**What this task involves:** From the data below, set down exactly the lines between the one holding "camera: 15 degrees right, 15 degrees down" and the one holding "(433, 374) = (312, 220): white", inclusive, and no others.
(Beginning of Data extracts)
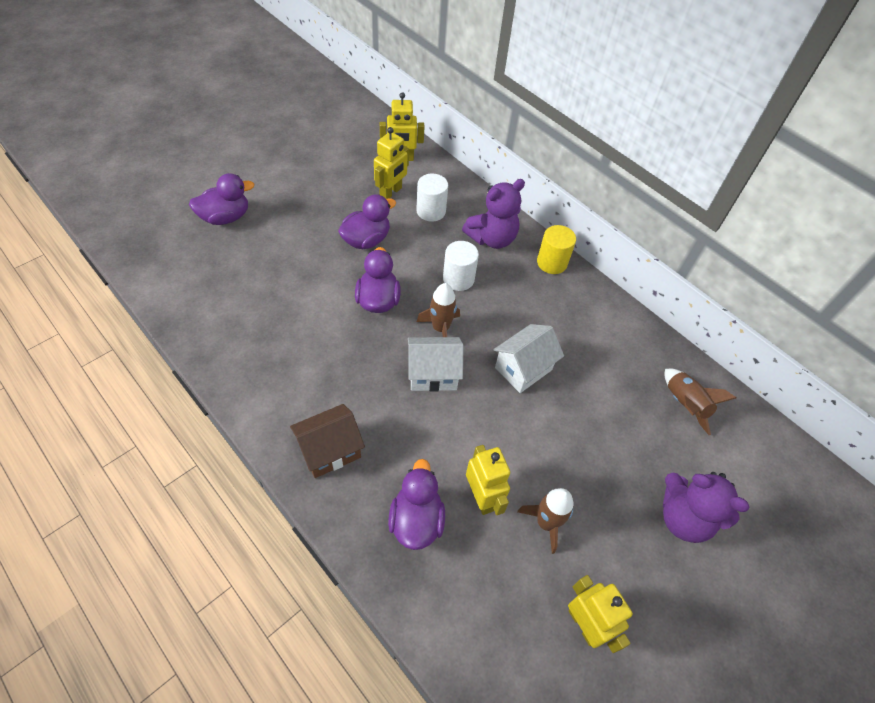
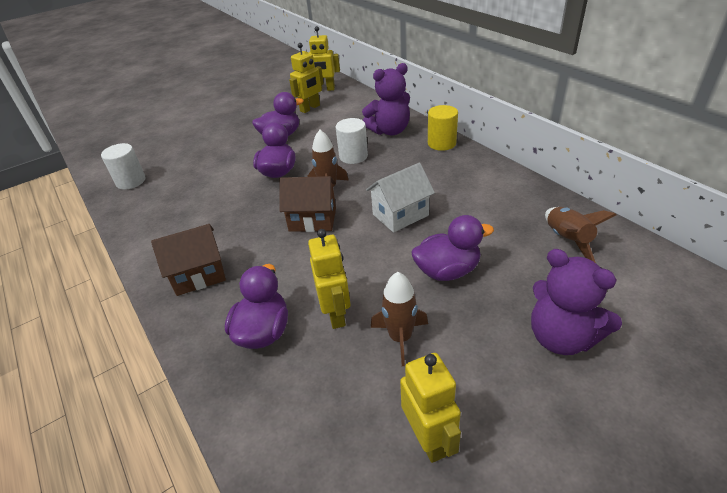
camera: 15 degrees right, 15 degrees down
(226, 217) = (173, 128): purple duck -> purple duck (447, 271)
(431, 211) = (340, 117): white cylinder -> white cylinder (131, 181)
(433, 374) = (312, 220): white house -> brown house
(End of Data extracts)
(Beginning of Data extracts)
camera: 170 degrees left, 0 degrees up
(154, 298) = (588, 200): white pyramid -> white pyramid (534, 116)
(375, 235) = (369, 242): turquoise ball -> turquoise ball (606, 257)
(End of Data extracts)
**Task solution:**
camera: 15 degrees right, 15 degrees down
(226, 217) = (173, 128): purple duck -> purple duck (447, 271)
(431, 211) = (340, 117): white cylinder -> white cylinder (131, 181)
(433, 374) = (312, 220): white house -> brown house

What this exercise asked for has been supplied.